[Records from a dataset]
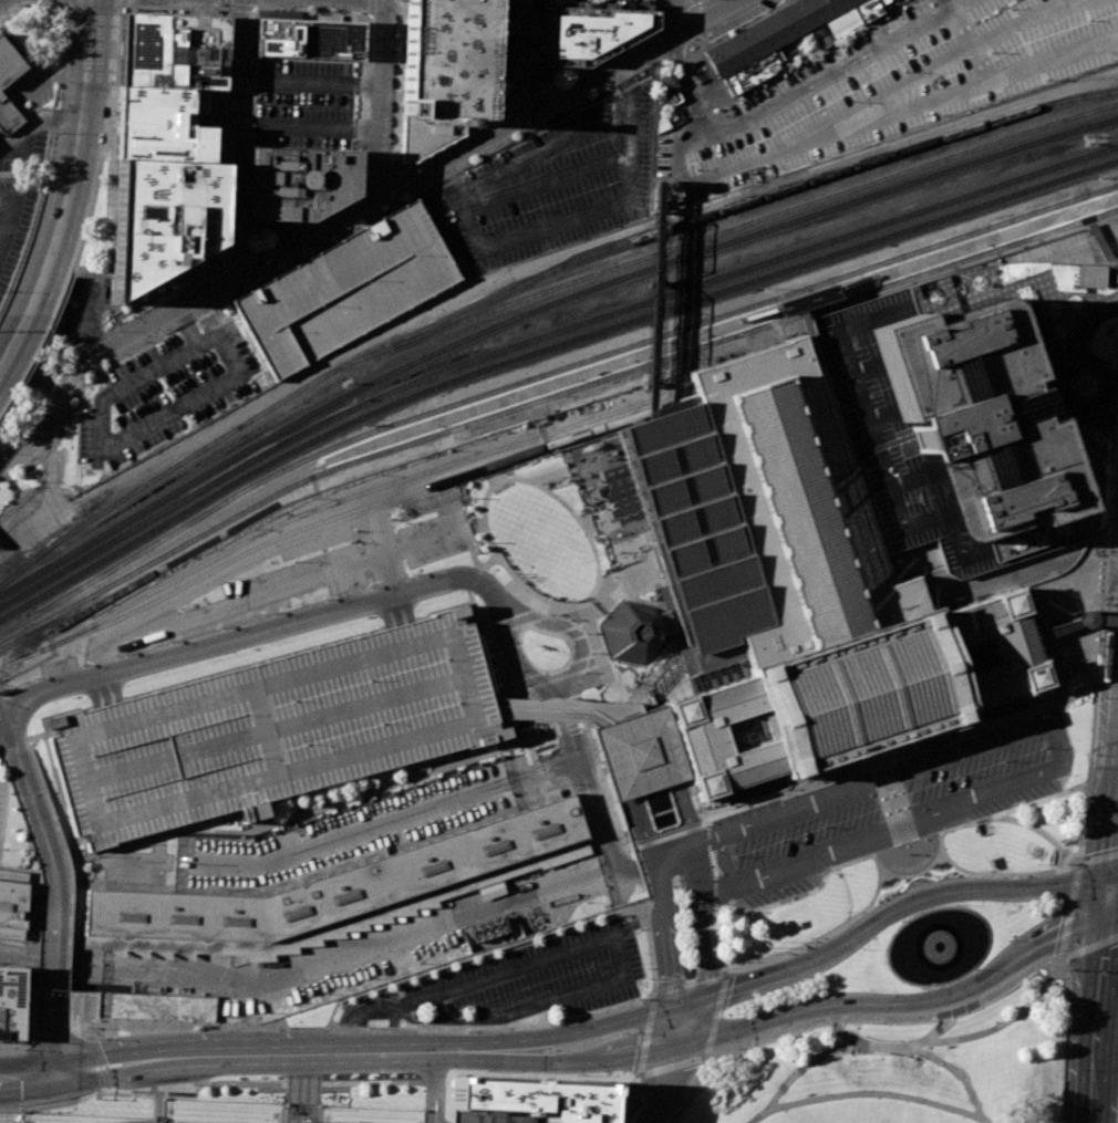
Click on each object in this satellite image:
road: (26, 1)
road: (61, 1)
road: (369, 1)
road: (28, 3)
street lamp: (129, 3)
road: (705, 3)
road: (121, 4)
road: (228, 4)
road: (174, 7)
street lamp: (216, 7)
road: (240, 7)
road: (370, 8)
street lamp: (1009, 8)
road: (311, 12)
street lamp: (355, 13)
street lamp: (118, 14)
street lamp: (253, 15)
road: (677, 16)
road: (678, 16)
parking lot: (737, 18)
street lamp: (1088, 19)
street lamp: (229, 21)
building: (841, 21)
road: (891, 22)
road: (692, 24)
street lamp: (400, 25)
road: (892, 29)
street lamp: (373, 30)
building: (591, 33)
road: (898, 33)
street lamp: (651, 37)
building: (771, 39)
road: (968, 39)
building: (309, 41)
road: (657, 43)
road: (848, 46)
road: (671, 51)
street lamp: (989, 52)
building: (171, 53)
road: (614, 53)
road: (849, 53)
road: (831, 55)
street lamp: (399, 56)
road: (527, 56)
road: (855, 58)
street lamp: (1115, 58)
road: (833, 62)
street lamp: (253, 64)
street lamp: (659, 64)
building: (10, 65)
road: (839, 66)
building: (445, 73)
street lamp: (1044, 78)
road: (686, 83)
street lamp: (226, 84)
street lamp: (398, 85)
street lamp: (560, 85)
road: (968, 85)
parking lot: (884, 86)
street lamp: (598, 87)
street lamp: (252, 89)
road: (398, 90)
road: (385, 97)
road: (535, 97)
street lamp: (578, 98)
road: (57, 101)
road: (366, 104)
parking lot: (307, 106)
road: (82, 108)
street lamp: (368, 108)
street lamp: (251, 113)
street lamp: (397, 113)
street lamp: (925, 113)
building: (8, 115)
street lamp: (545, 117)
chimney: (452, 119)
road: (520, 119)
road: (35, 120)
road: (652, 121)
street lamp: (531, 123)
building: (163, 126)
street lamp: (487, 127)
street lamp: (52, 131)
road: (237, 139)
road: (457, 140)
street lamp: (501, 141)
street lamp: (395, 143)
road: (104, 144)
street lamp: (244, 148)
street lamp: (482, 152)
street lamp: (462, 162)
road: (404, 164)
street lamp: (417, 165)
street lamp: (222, 170)
street lamp: (244, 170)
street lamp: (368, 172)
road: (710, 176)
street lamp: (1117, 177)
helipad: (302, 179)
building: (300, 182)
road: (380, 182)
road: (404, 182)
street lamp: (423, 186)
building: (660, 193)
street lamp: (243, 198)
railway: (749, 200)
street lamp: (1108, 201)
road: (107, 203)
road: (368, 203)
street lamp: (396, 203)
road: (359, 208)
railway: (1020, 212)
street lamp: (369, 216)
street lamp: (89, 219)
building: (162, 222)
street lamp: (308, 223)
road: (304, 224)
street lamp: (352, 227)
road: (276, 228)
road: (10, 231)
street lamp: (244, 240)
street lamp: (326, 241)
street lamp: (222, 244)
street lamp: (969, 248)
road: (21, 253)
road: (1064, 255)
street lamp: (293, 258)
railway: (954, 263)
road: (232, 264)
road: (251, 266)
street lamp: (271, 271)
building: (1085, 275)
street lamp: (205, 281)
street lamp: (1113, 283)
road: (237, 287)
street lamp: (4, 290)
building: (348, 290)
parking lot: (348, 290)
road: (35, 292)
railway: (535, 293)
street lamp: (213, 303)
parking lot: (86, 307)
railway: (538, 308)
road: (1079, 313)
road: (644, 314)
road: (88, 321)
road: (186, 326)
street lamp: (164, 329)
street lamp: (119, 330)
railway: (541, 336)
street lamp: (141, 341)
road: (90, 343)
road: (38, 347)
railway: (541, 349)
street lamp: (118, 355)
street lamp: (216, 359)
road: (1071, 363)
road: (1060, 370)
railway: (543, 374)
road: (33, 379)
street lamp: (164, 389)
parking lot: (164, 392)
street lamp: (47, 402)
street lamp: (5, 407)
road: (861, 407)
building: (970, 418)
street lamp: (112, 420)
road: (135, 430)
street lamp: (1110, 440)
road: (1073, 445)
building: (894, 448)
parking garage: (894, 448)
street lamp: (1, 451)
railway: (383, 451)
railway: (322, 459)
road: (10, 460)
road: (573, 466)
road: (545, 475)
street lamp: (539, 483)
railway: (356, 495)
road: (484, 498)
road: (406, 500)
railway: (1112, 503)
road: (618, 505)
railway: (340, 514)
street lamp: (404, 523)
parking lot: (427, 526)
road: (582, 526)
street lamp: (592, 537)
street lamp: (471, 539)
street lamp: (347, 542)
road: (493, 553)
road: (499, 553)
road: (250, 556)
road: (592, 556)
street lamp: (292, 559)
road: (479, 567)
street lamp: (411, 573)
street lamp: (515, 574)
street lamp: (599, 576)
street lamp: (232, 579)
parking lot: (297, 579)
railway: (1109, 579)
road: (474, 580)
road: (1101, 584)
street lamp: (366, 585)
road: (620, 587)
road: (278, 589)
road: (401, 593)
street lamp: (545, 596)
street lamp: (321, 598)
building: (789, 598)
road: (406, 606)
street lamp: (178, 609)
road: (586, 609)
street lamp: (268, 612)
road: (383, 613)
street lamp: (547, 614)
street lamp: (567, 619)
road: (1074, 622)
street lamp: (218, 626)
railway: (1100, 628)
road: (570, 631)
street lamp: (583, 631)
building: (635, 631)
street lamp: (166, 640)
street lamp: (588, 651)
street lamp: (120, 653)
road: (591, 663)
street lamp: (79, 664)
railway: (1101, 668)
road: (1076, 670)
street lamp: (582, 672)
street lamp: (32, 677)
road: (1055, 677)
road: (498, 685)
road: (114, 688)
road: (95, 693)
road: (518, 703)
road: (559, 704)
road: (591, 705)
street lamp: (1022, 709)
road: (581, 720)
road: (618, 720)
road: (567, 725)
street lamp: (969, 726)
building: (271, 729)
parking lot: (274, 729)
road: (6, 732)
road: (633, 732)
road: (970, 734)
road: (1055, 742)
street lamp: (536, 745)
road: (927, 746)
street lamp: (1041, 747)
road: (530, 750)
street lamp: (1090, 753)
street lamp: (1001, 761)
road: (550, 762)
road: (552, 770)
road: (537, 771)
street lamp: (443, 775)
street lamp: (956, 775)
road: (883, 777)
road: (830, 778)
street lamp: (783, 787)
parking lot: (1, 792)
street lamp: (8, 793)
road: (826, 798)
street lamp: (1062, 798)
road: (1038, 800)
road: (30, 802)
street lamp: (358, 804)
road: (325, 805)
street lamp: (730, 805)
parking lot: (879, 809)
street lamp: (1026, 809)
road: (894, 812)
road: (681, 813)
street lamp: (1082, 820)
road: (641, 825)
street lamp: (821, 826)
street lamp: (974, 826)
parking lot: (365, 827)
road: (900, 827)
street lamp: (281, 829)
road: (361, 829)
road: (698, 829)
road: (183, 831)
road: (941, 831)
street lamp: (192, 836)
road: (1115, 838)
road: (627, 840)
street lamp: (779, 840)
road: (684, 843)
road: (844, 843)
street lamp: (141, 844)
street lamp: (733, 855)
road: (1096, 858)
street lamp: (988, 859)
road: (720, 860)
road: (931, 860)
street lamp: (1036, 862)
road: (690, 871)
street lamp: (832, 871)
road: (995, 873)
road: (913, 874)
road: (1115, 875)
road: (626, 876)
traffic signals: (1112, 876)
street lamp: (674, 878)
building: (340, 884)
road: (1055, 887)
road: (715, 889)
road: (1110, 896)
street lamp: (1051, 899)
building: (10, 903)
street lamp: (954, 903)
street lamp: (1000, 903)
road: (714, 908)
street lamp: (845, 910)
street lamp: (1048, 911)
road: (1067, 912)
railway: (1095, 914)
road: (1113, 916)
traffic signals: (1108, 917)
street lamp: (901, 921)
road: (54, 922)
street lamp: (640, 928)
building: (488, 929)
road: (663, 930)
railway: (1083, 932)
street lamp: (808, 937)
flagpole: (775, 940)
street lamp: (1007, 940)
road: (843, 946)
flagpole: (762, 947)
fountain: (940, 947)
road: (1088, 948)
street lamp: (861, 949)
street lamp: (771, 950)
road: (479, 952)
flagpole: (750, 952)
road: (547, 954)
road: (700, 954)
street lamp: (732, 961)
street lamp: (589, 964)
road: (751, 964)
road: (311, 965)
street lamp: (1063, 968)
street lamp: (975, 969)
road: (726, 970)
parking lot: (541, 976)
street lamp: (647, 978)
road: (724, 979)
street lamp: (810, 979)
street lamp: (525, 985)
street lamp: (923, 988)
street lamp: (870, 989)
road: (651, 991)
street lamp: (813, 992)
road: (557, 999)
road: (412, 1001)
building: (12, 1004)
traffic signals: (685, 1004)
road: (902, 1005)
street lamp: (729, 1007)
road: (438, 1008)
street lamp: (460, 1012)
road: (354, 1015)
street lamp: (732, 1015)
road: (852, 1018)
road: (417, 1020)
road: (1102, 1020)
road: (1003, 1023)
street lamp: (87, 1026)
street lamp: (283, 1026)
street lamp: (377, 1026)
road: (683, 1026)
road: (384, 1027)
street lamp: (189, 1028)
road: (424, 1029)
road: (582, 1030)
road: (939, 1030)
road: (392, 1031)
road: (401, 1031)
street lamp: (622, 1032)
road: (30, 1033)
road: (645, 1033)
road: (51, 1034)
street lamp: (95, 1037)
road: (90, 1038)
road: (1067, 1041)
street lamp: (17, 1047)
traffic signals: (681, 1047)
road: (913, 1048)
road: (238, 1054)
road: (715, 1058)
road: (813, 1059)
road: (580, 1061)
road: (100, 1063)
park: (900, 1065)
road: (671, 1067)
street lamp: (1067, 1068)
road: (702, 1070)
road: (1108, 1072)
traffic signals: (59, 1073)
street lamp: (377, 1074)
road: (520, 1074)
street lamp: (281, 1075)
railway: (1115, 1079)
street lamp: (189, 1083)
road: (203, 1086)
street lamp: (692, 1086)
road: (671, 1087)
road: (303, 1088)
road: (108, 1089)
road: (863, 1093)
road: (639, 1100)
building: (528, 1103)
street lamp: (17, 1107)
road: (985, 1120)

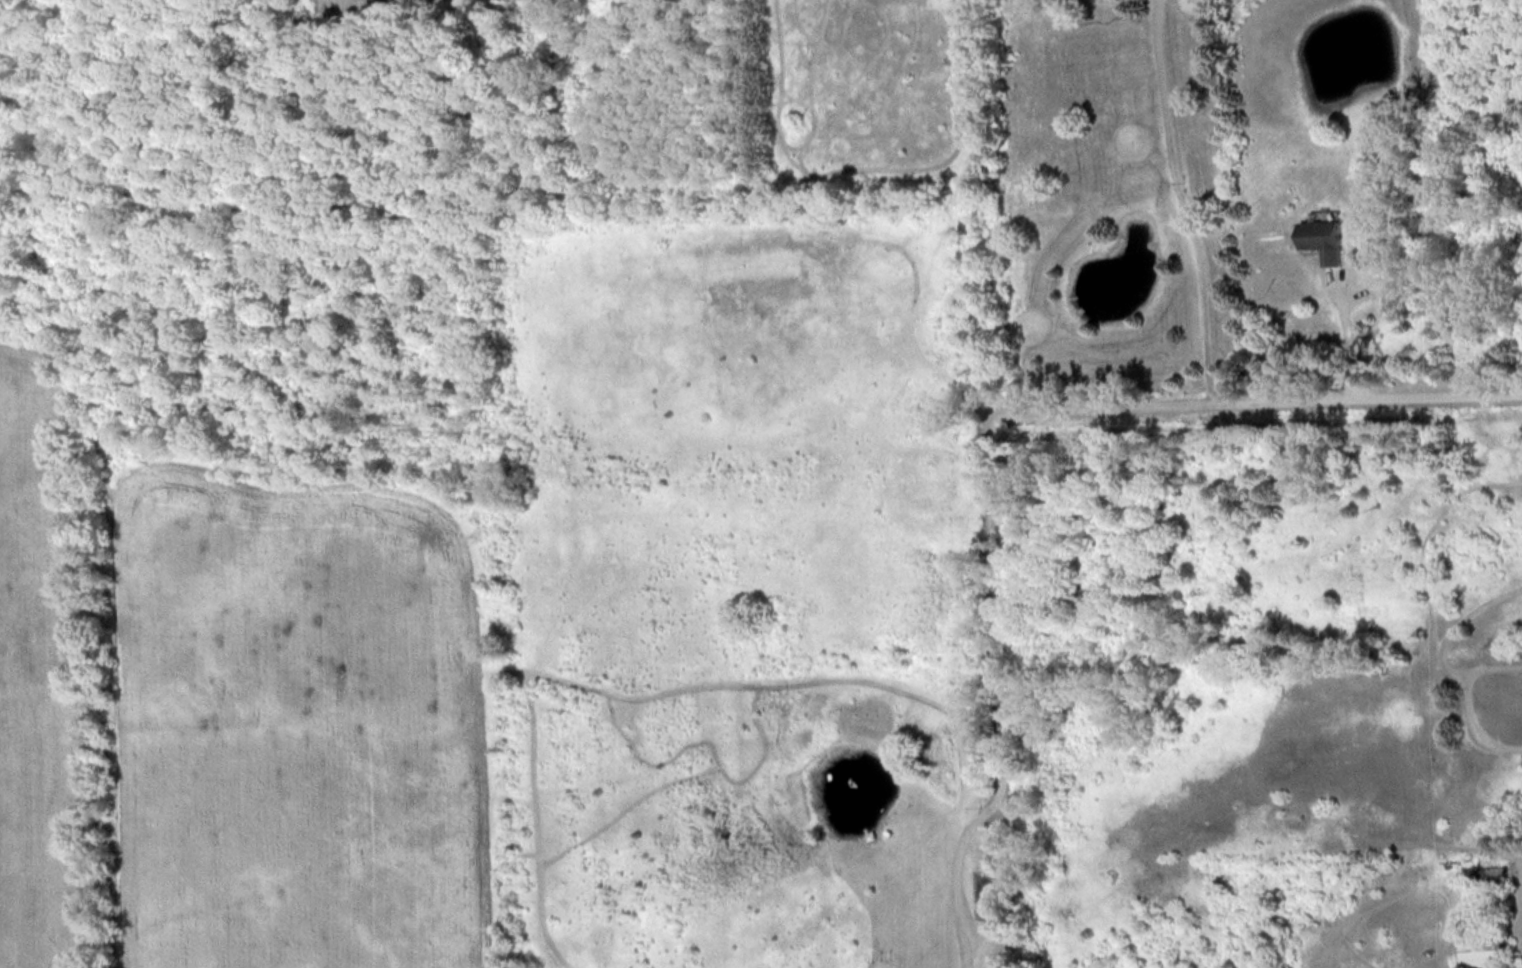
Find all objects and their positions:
road: (1174, 199)
building: (1320, 239)
road: (1345, 336)
road: (1269, 394)
road: (993, 687)
building: (1497, 877)
building: (1491, 948)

■ WHAT YOU ARE ASKED TO DO ■
Whichever lines of the records above hold the word "traffic" should all be copied out.

■ RESPONSE TO THE EXERCISE ■
traffic signals: (1112, 876)
traffic signals: (1108, 917)
traffic signals: (685, 1004)
traffic signals: (681, 1047)
traffic signals: (59, 1073)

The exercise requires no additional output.